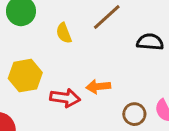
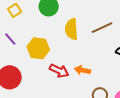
yellow semicircle: (64, 33) -> (71, 29), size x1.5

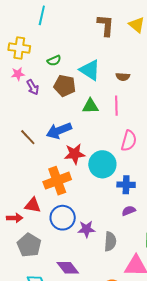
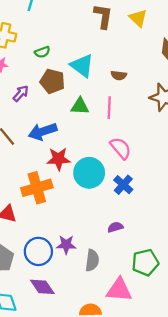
purple arrow: (33, 87) -> (21, 93), moved, turned -112
pink semicircle: (129, 141) -> (121, 148), turned -60
blue cross: (126, 185) -> (123, 185), moved, turned 36
blue circle: (63, 218) -> (38, 251), moved

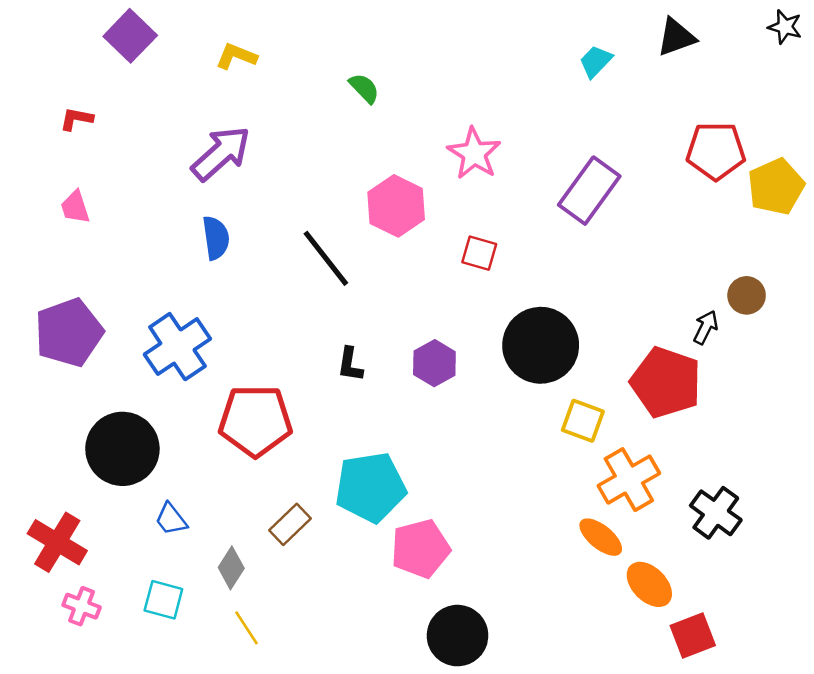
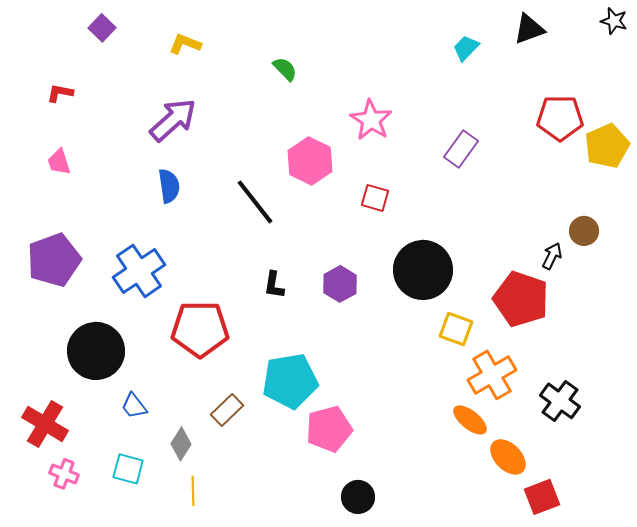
purple square: (130, 36) -> (102, 28), size x0.7
purple rectangle: (589, 191) -> (461, 149), size x0.7
yellow line: (247, 628) -> (193, 491), turned 32
black circle: (458, 636) -> (358, 497), size x0.7

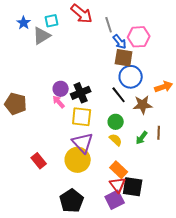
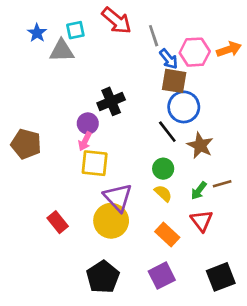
gray triangle: (42, 36) -> (62, 51), turned 30
orange arrow: (164, 87) -> (229, 49), moved
black cross: (81, 93) -> (111, 101), moved
pink arrow: (59, 102) -> (85, 141), turned -112
brown star: (143, 105) -> (200, 145), turned 30
yellow square: (82, 117) -> (95, 163), moved
brown line: (159, 133) -> (222, 184), turned 72
red triangle: (118, 185) -> (202, 221), moved
black square: (133, 187) -> (221, 277), moved, turned -30

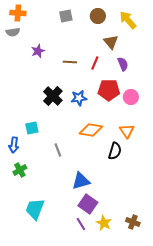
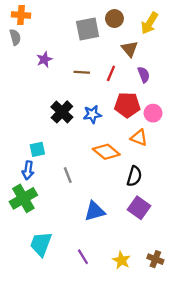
gray square: (66, 16) -> (88, 29), moved, size x1.5
yellow arrow: (128, 20) -> (150, 23), turned -108
gray semicircle: (13, 32) -> (15, 37), turned -96
orange diamond: (91, 130) -> (106, 152), turned 30
orange triangle: (127, 131) -> (139, 138), moved, turned -35
blue arrow: (14, 145) -> (28, 170), moved
green cross: (20, 170) -> (23, 198), size x1.6
purple square: (88, 204) -> (139, 208), moved
purple line: (81, 224) -> (83, 257), moved

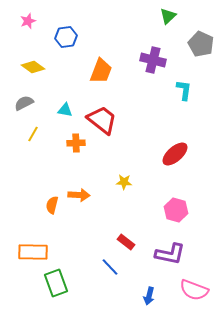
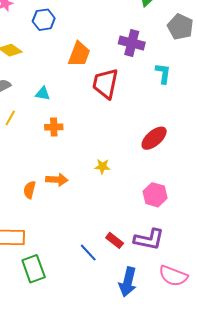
red trapezoid: (102, 120) -> (105, 83), moved, turned -116
red rectangle: (126, 242) -> (115, 240), moved
blue arrow: (149, 296) -> (128, 282), size x1.6

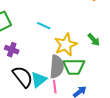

────────────────

* **EXERCISE PROMPT**:
Exactly one number should be given, showing how many lines of the material above contain the string "rectangle".

* **SOLUTION TO THE PROBLEM**:
2